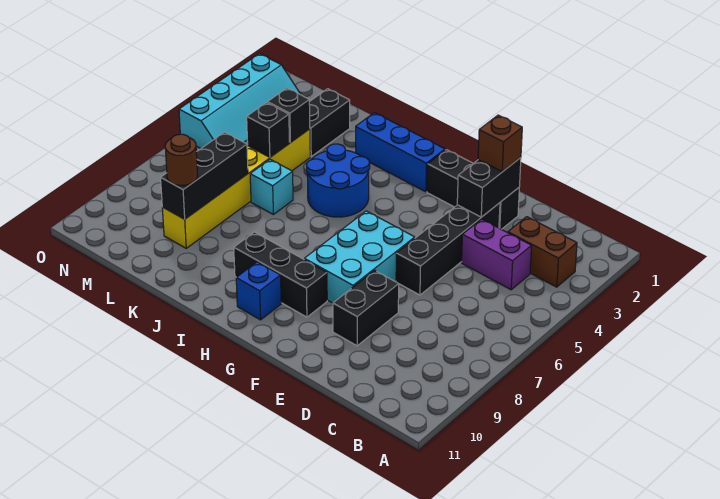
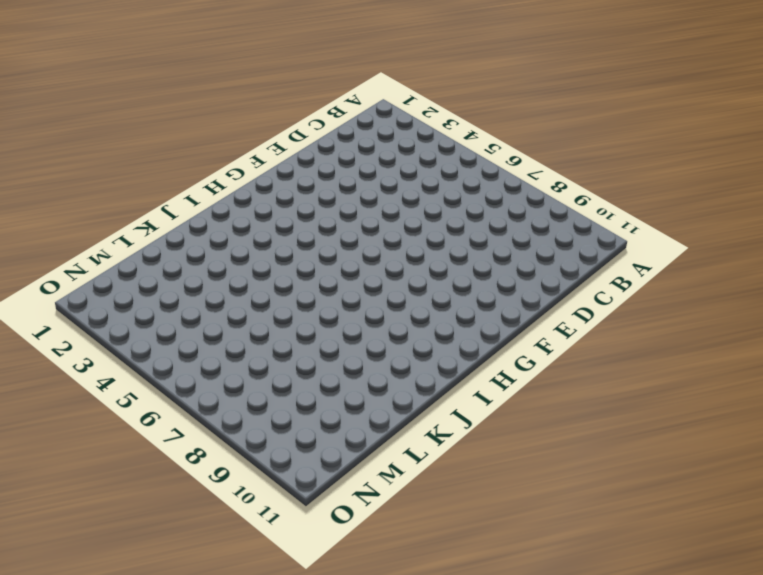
none -> brown brick B3:C3 level 1
none -> purple brick C4:D4 level 1
none -> black brick E2:G2 level 1

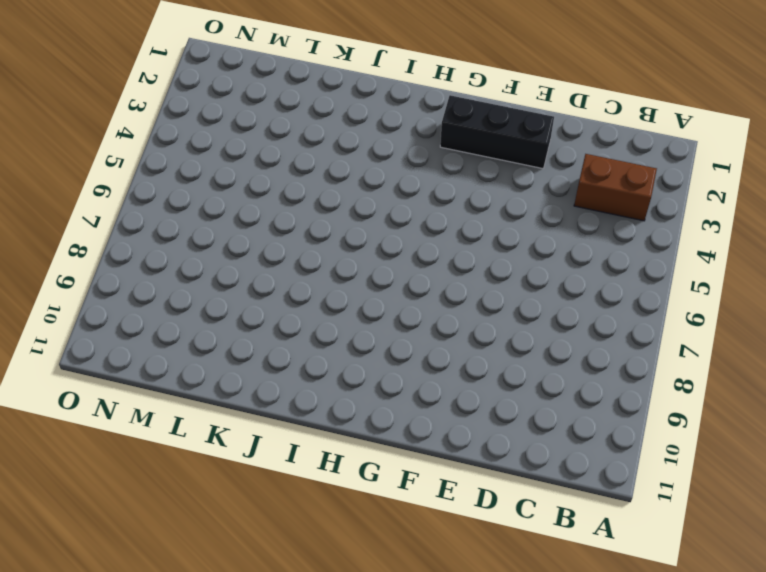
none -> purple brick C4:D4 level 1
none -> black brick E3:E6 level 1
none -> black brick E8:E9 level 1

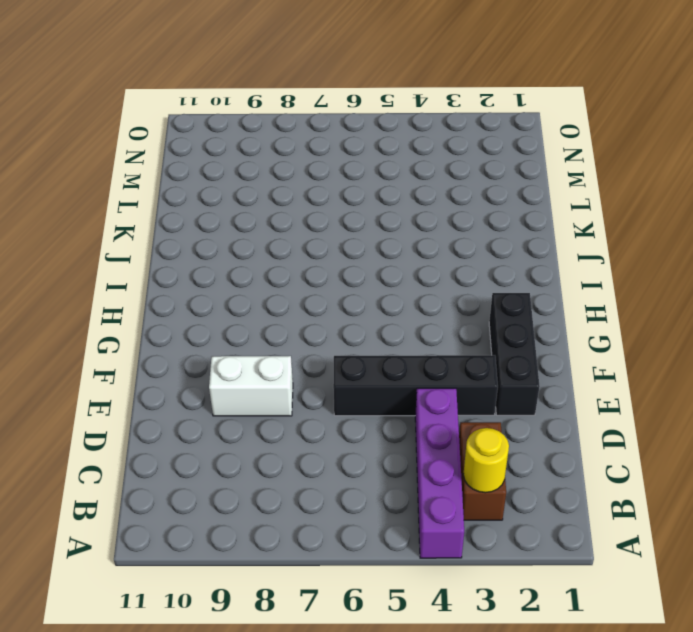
purple brick A4:D4 level 1 -> purple brick C4:D4 level 1
yellow round brick B3 level 2 -> none
white brick E8:E9 level 1 -> black brick E8:E9 level 1
none -> cyan brick F6:G8 level 1
none -> black brick G9:I9 level 1
none -> blue brick H2:J2 level 1

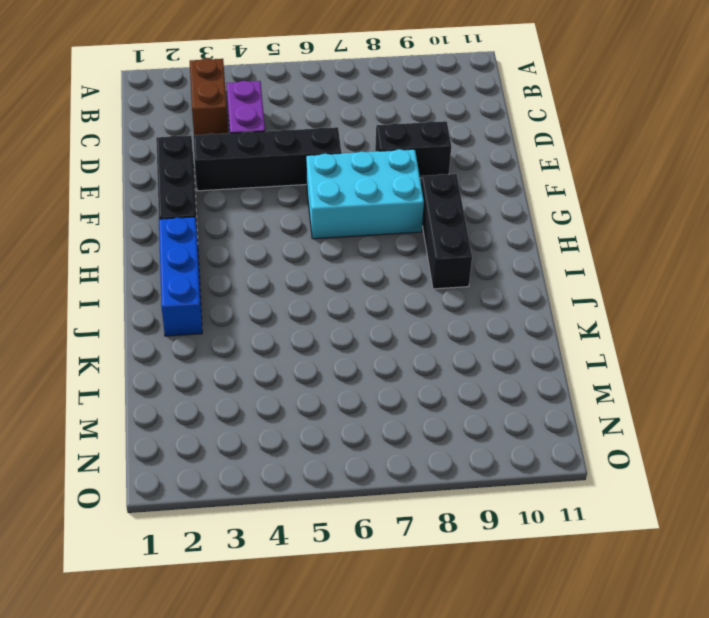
none -> blue brick H10 level 1
none -> blue round brick I4:J5 level 1
none -> cyan brick K6 level 1

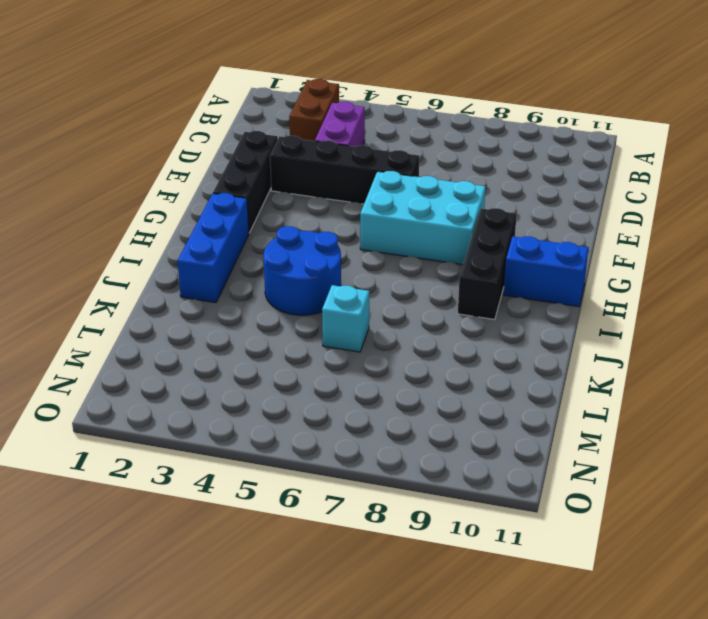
blue brick H10:H11 level 1 -> blue brick H10 level 1
none -> black brick E8:E9 level 1
none -> black brick L2:L3 level 1
none -> yellow brick L4:L9 level 1

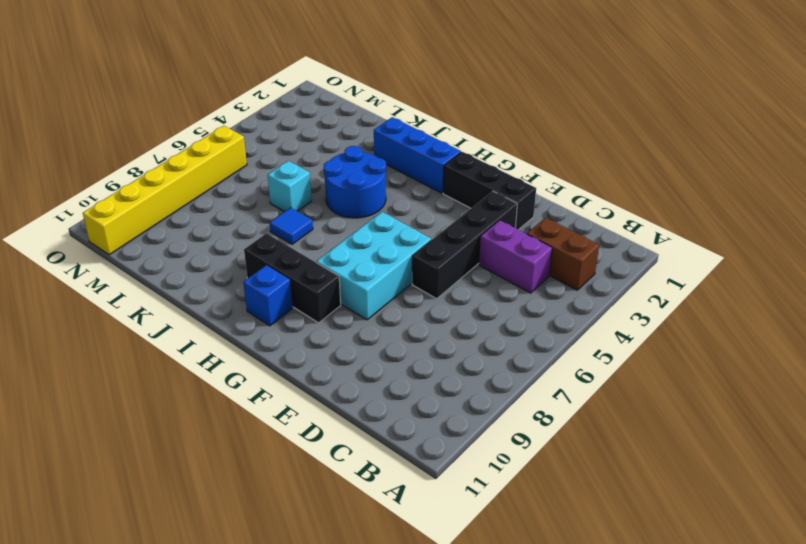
blue tile J7 level 1 -> none
yellow brick N6:N11 level 1 -> yellow brick L4:L9 level 1
none -> black brick E8:E9 level 1
none -> black brick L2:L3 level 1
none -> cyan slope N2:O5 level 1 top O

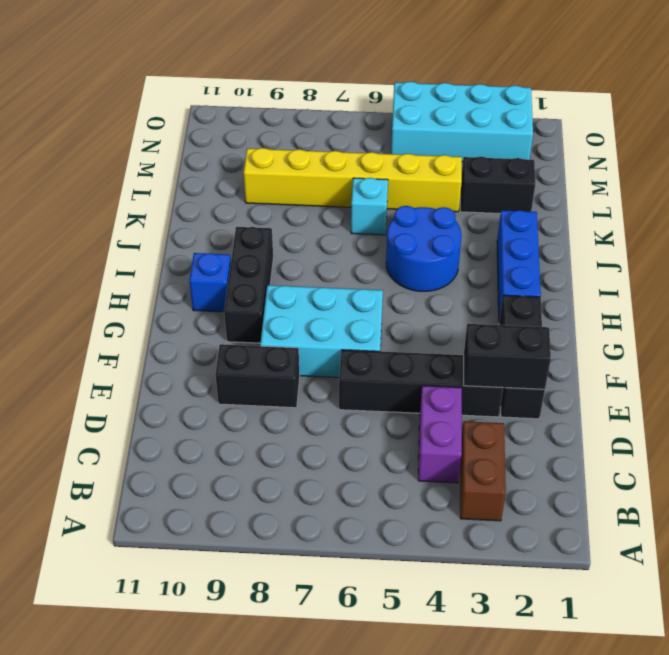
cyan brick N2:O5 level 1 -> cyan slope N2:O5 level 1 top O
none -> black brick L4 level 2
none -> black brick L5 level 2
none -> black brick L7:L9 level 2

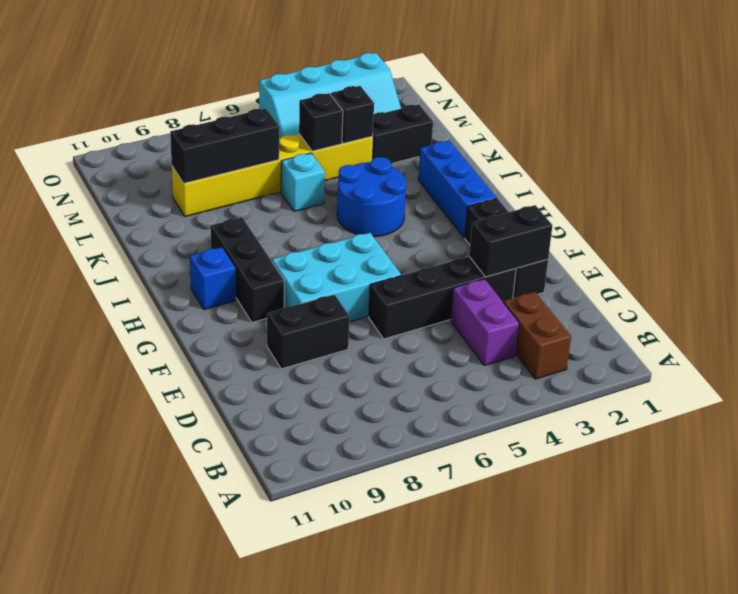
none -> brown brick E2 level 3
none -> brown round brick L9 level 3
☆ ☆ ☆ ☆ ☆ ☆ ☆
**Work request**
Leave the pictures out and return the rest of the material exactly.

**Exercise solution**
none -> brown brick B3:C3 level 1
none -> purple brick C4:D4 level 1
none -> black brick E2:G2 level 1

none -> purple brick C4:D4 level 1
none -> black brick E3:E6 level 1
none -> black brick E8:E9 level 1

purple brick A4:D4 level 1 -> purple brick C4:D4 level 1
yellow round brick B3 level 2 -> none
white brick E8:E9 level 1 -> black brick E8:E9 level 1
none -> cyan brick F6:G8 level 1
none -> black brick G9:I9 level 1
none -> blue brick H2:J2 level 1

none -> blue brick H10 level 1
none -> blue round brick I4:J5 level 1
none -> cyan brick K6 level 1

blue brick H10:H11 level 1 -> blue brick H10 level 1
none -> black brick E8:E9 level 1
none -> black brick L2:L3 level 1
none -> yellow brick L4:L9 level 1

blue tile J7 level 1 -> none
yellow brick N6:N11 level 1 -> yellow brick L4:L9 level 1
none -> black brick E8:E9 level 1
none -> black brick L2:L3 level 1
none -> cyan slope N2:O5 level 1 top O

cyan brick N2:O5 level 1 -> cyan slope N2:O5 level 1 top O
none -> black brick L4 level 2
none -> black brick L5 level 2
none -> black brick L7:L9 level 2

none -> brown brick E2 level 3
none -> brown round brick L9 level 3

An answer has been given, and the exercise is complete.